### WHAT YOU ARE ASKED TO DO:
Print the listing once more, exactly as it stands.

### DATASET EXCERPTS:

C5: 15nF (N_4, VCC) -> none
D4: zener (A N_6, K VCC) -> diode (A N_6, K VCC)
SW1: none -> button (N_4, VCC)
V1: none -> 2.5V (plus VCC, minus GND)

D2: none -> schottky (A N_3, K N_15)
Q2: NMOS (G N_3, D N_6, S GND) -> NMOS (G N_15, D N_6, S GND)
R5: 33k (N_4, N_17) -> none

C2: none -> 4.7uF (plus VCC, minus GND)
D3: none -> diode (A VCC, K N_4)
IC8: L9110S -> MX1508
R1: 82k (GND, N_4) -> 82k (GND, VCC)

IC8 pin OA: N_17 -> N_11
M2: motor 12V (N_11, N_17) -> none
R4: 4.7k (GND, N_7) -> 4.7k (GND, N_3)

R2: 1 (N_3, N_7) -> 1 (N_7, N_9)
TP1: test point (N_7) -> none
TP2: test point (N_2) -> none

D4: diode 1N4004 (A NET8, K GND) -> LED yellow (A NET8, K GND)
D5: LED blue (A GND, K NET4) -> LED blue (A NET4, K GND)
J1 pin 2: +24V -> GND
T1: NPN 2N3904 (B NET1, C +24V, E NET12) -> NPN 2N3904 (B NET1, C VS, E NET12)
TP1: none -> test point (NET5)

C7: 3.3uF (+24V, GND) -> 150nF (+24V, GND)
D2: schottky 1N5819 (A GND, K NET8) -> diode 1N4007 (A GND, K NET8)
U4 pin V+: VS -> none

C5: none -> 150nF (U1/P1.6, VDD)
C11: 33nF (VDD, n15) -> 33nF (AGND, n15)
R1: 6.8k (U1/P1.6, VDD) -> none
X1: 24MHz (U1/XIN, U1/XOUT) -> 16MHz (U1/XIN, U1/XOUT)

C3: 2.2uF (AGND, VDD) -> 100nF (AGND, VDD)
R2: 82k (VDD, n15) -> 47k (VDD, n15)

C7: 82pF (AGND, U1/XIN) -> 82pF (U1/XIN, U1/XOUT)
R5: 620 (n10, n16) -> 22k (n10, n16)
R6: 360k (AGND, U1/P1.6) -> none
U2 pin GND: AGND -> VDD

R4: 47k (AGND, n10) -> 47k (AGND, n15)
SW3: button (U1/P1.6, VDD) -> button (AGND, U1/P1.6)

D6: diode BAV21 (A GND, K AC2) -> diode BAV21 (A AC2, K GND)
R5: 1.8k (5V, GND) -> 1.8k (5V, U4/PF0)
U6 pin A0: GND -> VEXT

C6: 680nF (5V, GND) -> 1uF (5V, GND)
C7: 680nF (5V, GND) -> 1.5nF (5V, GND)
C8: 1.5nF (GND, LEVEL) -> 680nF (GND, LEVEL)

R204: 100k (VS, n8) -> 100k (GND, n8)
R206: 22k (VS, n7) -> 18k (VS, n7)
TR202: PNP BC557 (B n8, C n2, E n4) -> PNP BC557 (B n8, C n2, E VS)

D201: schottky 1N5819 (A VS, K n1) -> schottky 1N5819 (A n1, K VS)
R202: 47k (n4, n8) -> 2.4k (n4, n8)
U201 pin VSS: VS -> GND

### OUTPUT:
C5: 15nF (N_4, VCC) -> none
D4: zener (A N_6, K VCC) -> diode (A N_6, K VCC)
SW1: none -> button (N_4, VCC)
V1: none -> 2.5V (plus VCC, minus GND)

D2: none -> schottky (A N_3, K N_15)
Q2: NMOS (G N_3, D N_6, S GND) -> NMOS (G N_15, D N_6, S GND)
R5: 33k (N_4, N_17) -> none

C2: none -> 4.7uF (plus VCC, minus GND)
D3: none -> diode (A VCC, K N_4)
IC8: L9110S -> MX1508
R1: 82k (GND, N_4) -> 82k (GND, VCC)

IC8 pin OA: N_17 -> N_11
M2: motor 12V (N_11, N_17) -> none
R4: 4.7k (GND, N_7) -> 4.7k (GND, N_3)

R2: 1 (N_3, N_7) -> 1 (N_7, N_9)
TP1: test point (N_7) -> none
TP2: test point (N_2) -> none

D4: diode 1N4004 (A NET8, K GND) -> LED yellow (A NET8, K GND)
D5: LED blue (A GND, K NET4) -> LED blue (A NET4, K GND)
J1 pin 2: +24V -> GND
T1: NPN 2N3904 (B NET1, C +24V, E NET12) -> NPN 2N3904 (B NET1, C VS, E NET12)
TP1: none -> test point (NET5)

C7: 3.3uF (+24V, GND) -> 150nF (+24V, GND)
D2: schottky 1N5819 (A GND, K NET8) -> diode 1N4007 (A GND, K NET8)
U4 pin V+: VS -> none

C5: none -> 150nF (U1/P1.6, VDD)
C11: 33nF (VDD, n15) -> 33nF (AGND, n15)
R1: 6.8k (U1/P1.6, VDD) -> none
X1: 24MHz (U1/XIN, U1/XOUT) -> 16MHz (U1/XIN, U1/XOUT)

C3: 2.2uF (AGND, VDD) -> 100nF (AGND, VDD)
R2: 82k (VDD, n15) -> 47k (VDD, n15)

C7: 82pF (AGND, U1/XIN) -> 82pF (U1/XIN, U1/XOUT)
R5: 620 (n10, n16) -> 22k (n10, n16)
R6: 360k (AGND, U1/P1.6) -> none
U2 pin GND: AGND -> VDD

R4: 47k (AGND, n10) -> 47k (AGND, n15)
SW3: button (U1/P1.6, VDD) -> button (AGND, U1/P1.6)

D6: diode BAV21 (A GND, K AC2) -> diode BAV21 (A AC2, K GND)
R5: 1.8k (5V, GND) -> 1.8k (5V, U4/PF0)
U6 pin A0: GND -> VEXT

C6: 680nF (5V, GND) -> 1uF (5V, GND)
C7: 680nF (5V, GND) -> 1.5nF (5V, GND)
C8: 1.5nF (GND, LEVEL) -> 680nF (GND, LEVEL)

R204: 100k (VS, n8) -> 100k (GND, n8)
R206: 22k (VS, n7) -> 18k (VS, n7)
TR202: PNP BC557 (B n8, C n2, E n4) -> PNP BC557 (B n8, C n2, E VS)

D201: schottky 1N5819 (A VS, K n1) -> schottky 1N5819 (A n1, K VS)
R202: 47k (n4, n8) -> 2.4k (n4, n8)
U201 pin VSS: VS -> GND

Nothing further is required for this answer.